Scene images with change listings

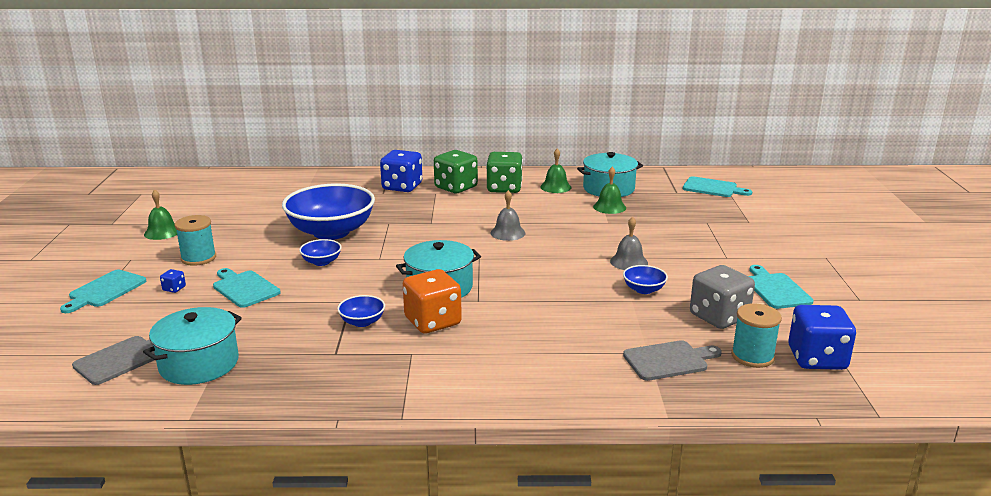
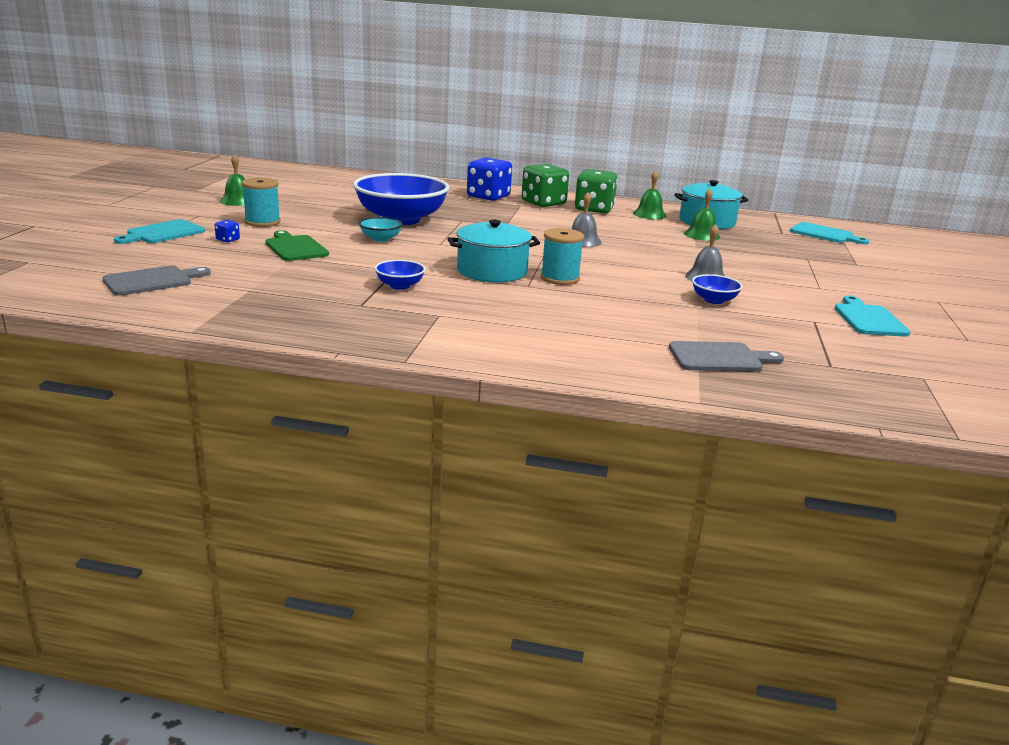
camera: 10 degrees right, 0 degrees up
(199, 364) = (222, 294): turquoise pot -> none
(244, 288) = (295, 247): turquoise cutting board -> green cutting board
(321, 262) = (380, 239): blue bowl -> turquoise bowl
(432, 321) = (472, 295): orange dice -> none
(719, 317) = (792, 332): grey dice -> none
(752, 356) = (819, 367): turquoise spool -> turquoise spool (560, 278)
(817, 359) = (897, 380): blue dice -> none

Your task: Please copy each line of the records above that holds the word "none".

Result of the task:
(199, 364) = (222, 294): turquoise pot -> none
(432, 321) = (472, 295): orange dice -> none
(719, 317) = (792, 332): grey dice -> none
(817, 359) = (897, 380): blue dice -> none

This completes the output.